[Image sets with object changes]
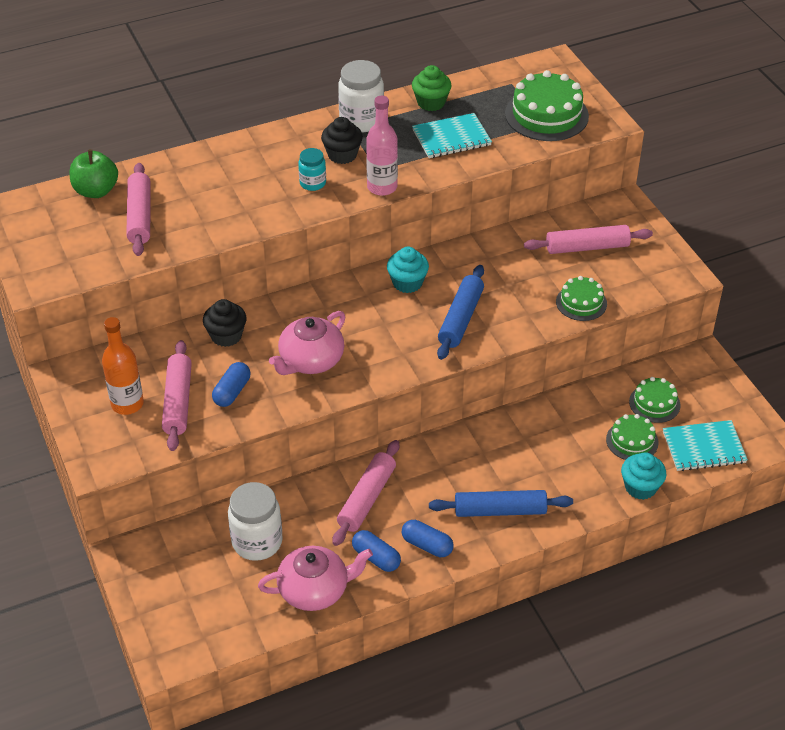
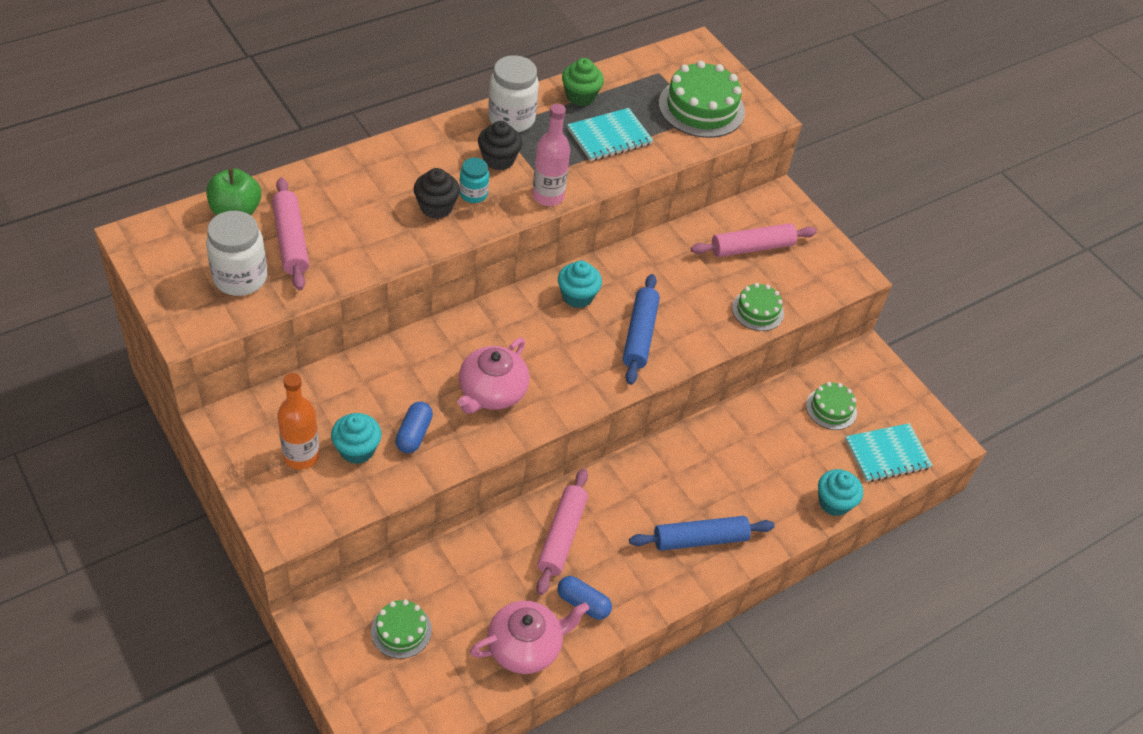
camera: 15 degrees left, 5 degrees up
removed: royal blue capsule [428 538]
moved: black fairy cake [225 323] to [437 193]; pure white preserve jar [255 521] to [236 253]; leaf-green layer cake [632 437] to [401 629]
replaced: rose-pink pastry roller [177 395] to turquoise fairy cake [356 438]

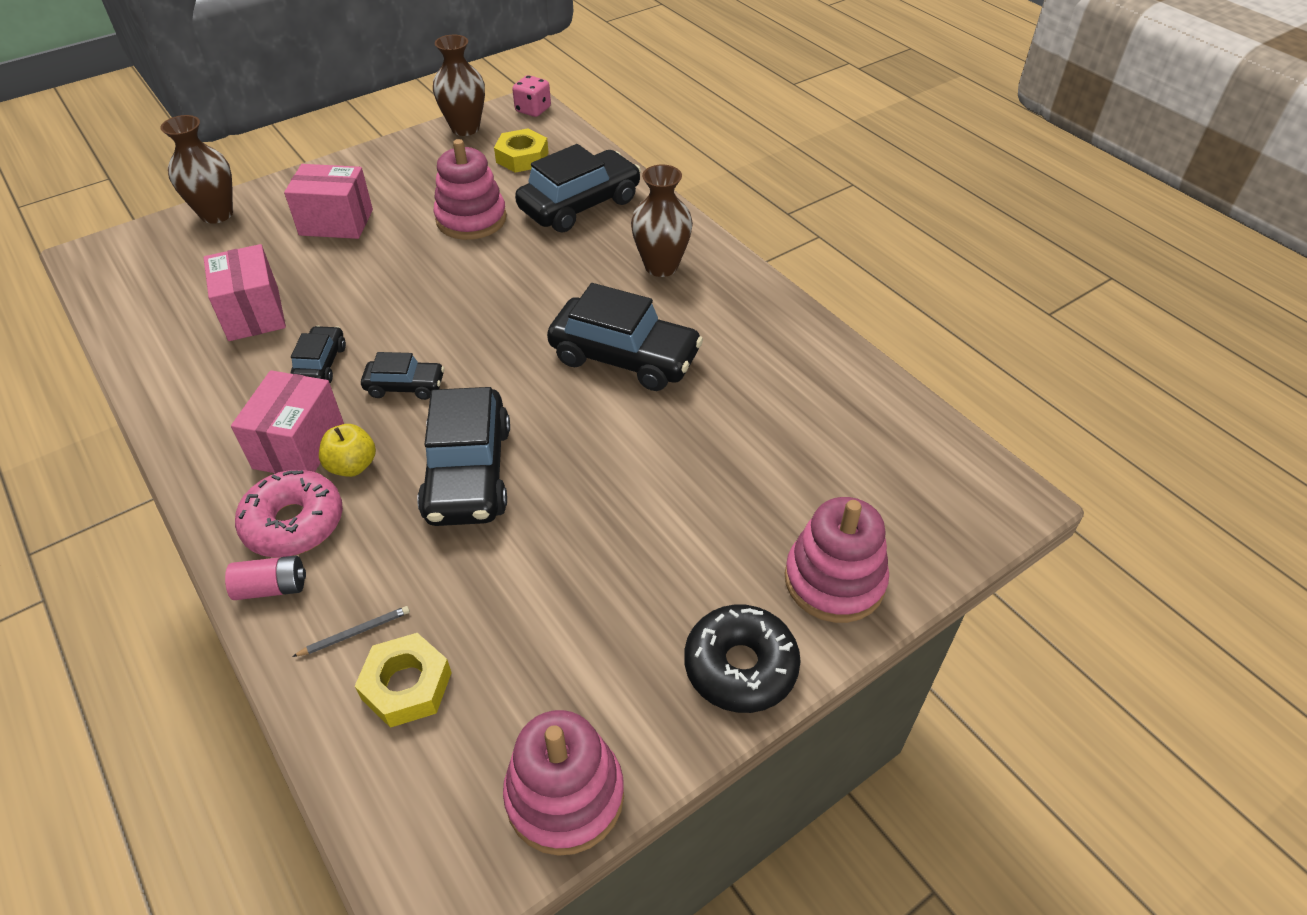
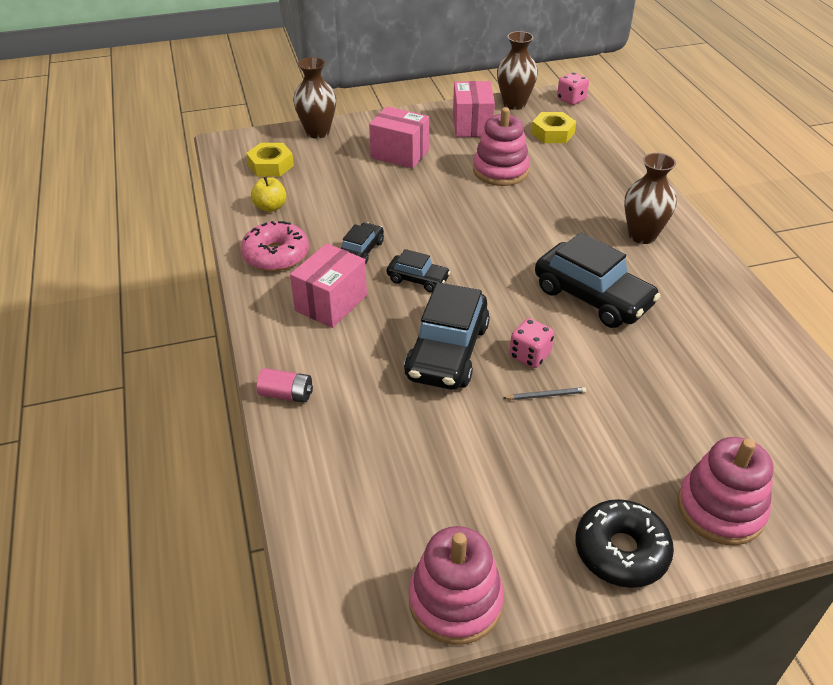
camera: 20 degrees right, 5 degrees down
removed: black automobile [578 188]
added: rose-pink game die [531 343]
moved: rose-pink box [244 292] to [474 109]; rose-pink donut [289 513] to [275 246]; grey wooden pencil [351 631] to [545 393]; bright yellow apple fruit [347 450] to [269 194]; bright yellow hexagon nut [403 680] to [270 160]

- [Work request] From the first line above to the line containing "moved: black fairy", repeat each line exactly. Pictures stay out.

- [Exercise answer]
camera: 15 degrees left, 5 degrees up
removed: royal blue capsule [428 538]
moved: black fairy cake [225 323] to [437 193]; pure white preserve jar [255 521] to [236 253]; leaf-green layer cake [632 437] to [401 629]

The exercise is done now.